Content starts
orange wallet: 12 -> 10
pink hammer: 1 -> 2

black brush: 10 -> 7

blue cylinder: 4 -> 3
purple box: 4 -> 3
Content ends
Content starts
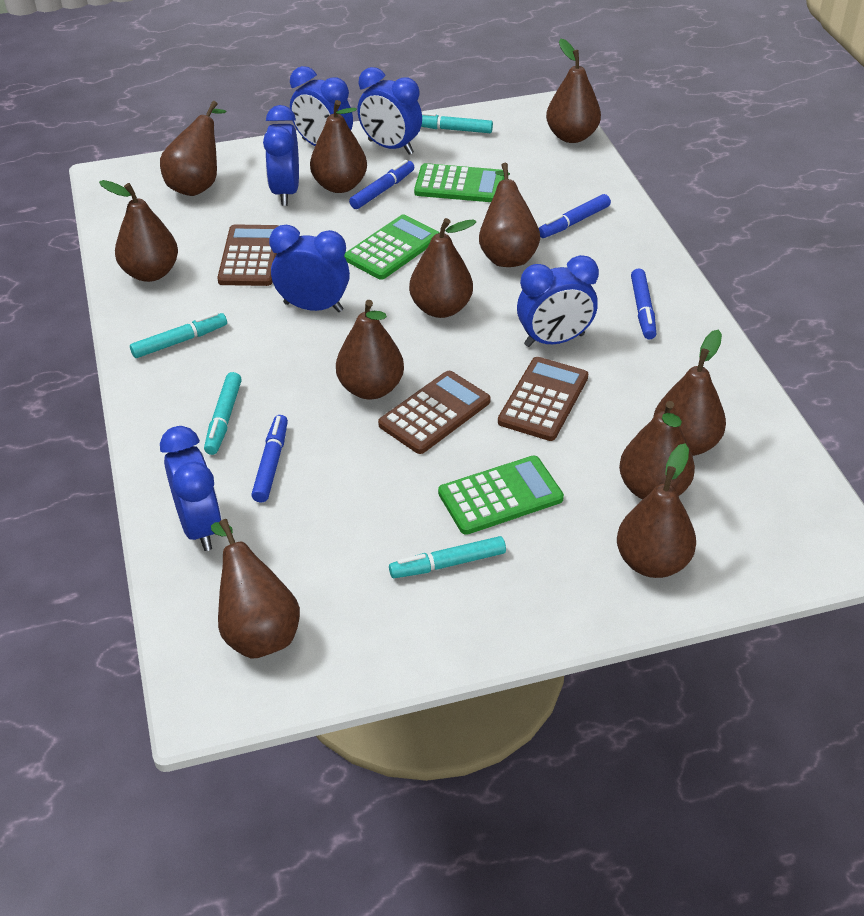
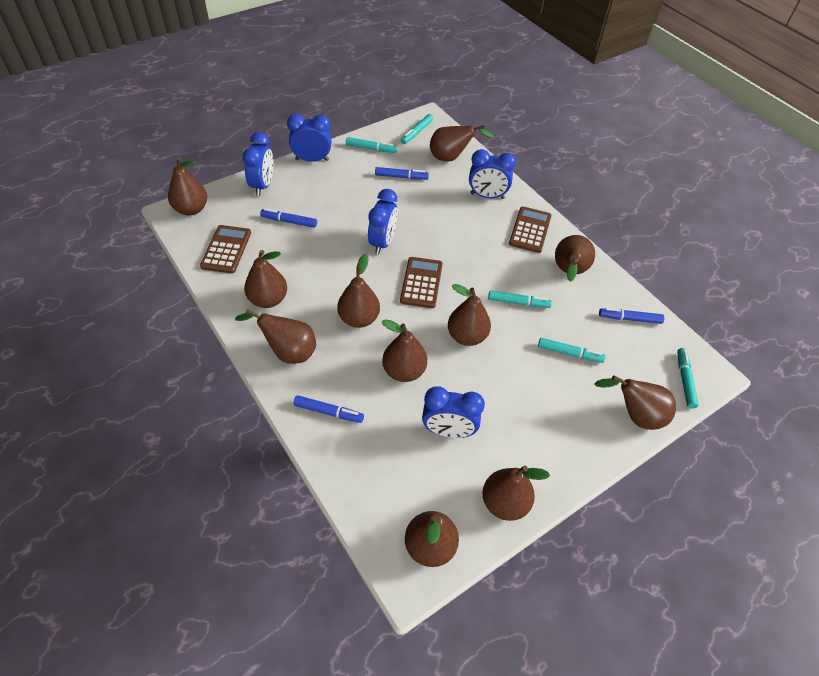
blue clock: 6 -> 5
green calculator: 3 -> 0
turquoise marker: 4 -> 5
Content ends
EXERCISE BRIEF :: Please reproduce, exactly as they appear above, the lines from the line containing "pink hammer: 1 -> 2" up to and including the line containing "purple box: 4 -> 3".

OUTPUT OF THE EXERCISE ::
pink hammer: 1 -> 2

black brush: 10 -> 7

blue cylinder: 4 -> 3
purple box: 4 -> 3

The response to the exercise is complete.